The answer must be an exact copy of the entries that follow, with all images removed.
== Entries provided
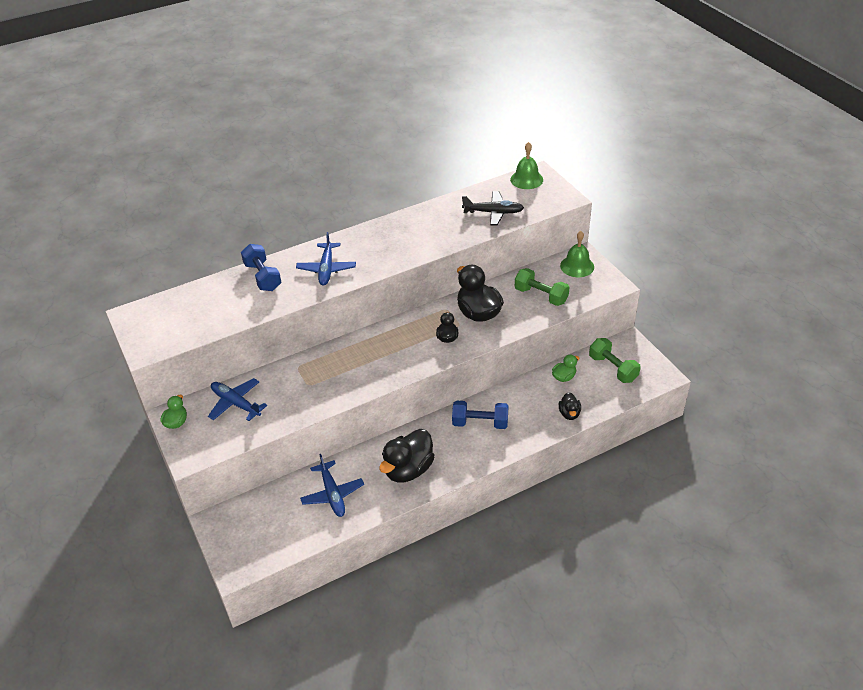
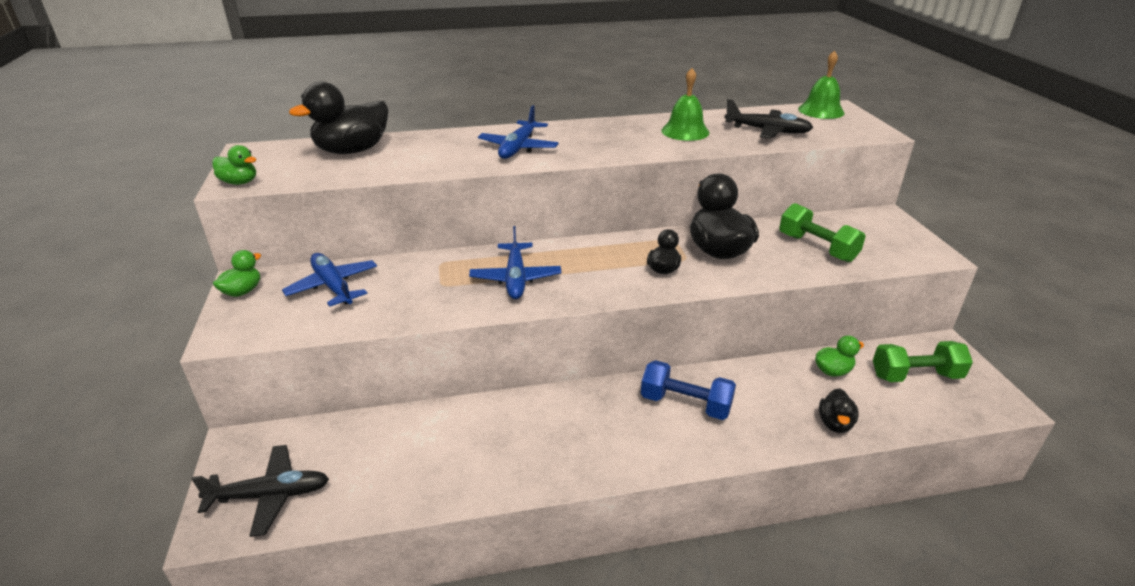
camera: 15 degrees right, 10 degrees down
(150, 348) = (239, 182): none -> green duck
(256, 544) = (269, 495): none -> black plane
(263, 277) = (433, 143): blue dumbbell -> none
(332, 494) = (422, 450): blue plane -> blue plane (515, 278)
(408, 469) = (551, 444): black duck -> black duck (352, 151)
(577, 266) = (877, 226): green bell -> green bell (685, 131)
(613, 368) = (915, 376): green dumbbell -> green dumbbell turned 75 degrees counterclockwise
====
[Solution to this problem]
camera: 15 degrees right, 10 degrees down
(150, 348) = (239, 182): none -> green duck
(256, 544) = (269, 495): none -> black plane
(263, 277) = (433, 143): blue dumbbell -> none
(332, 494) = (422, 450): blue plane -> blue plane (515, 278)
(408, 469) = (551, 444): black duck -> black duck (352, 151)
(577, 266) = (877, 226): green bell -> green bell (685, 131)
(613, 368) = (915, 376): green dumbbell -> green dumbbell turned 75 degrees counterclockwise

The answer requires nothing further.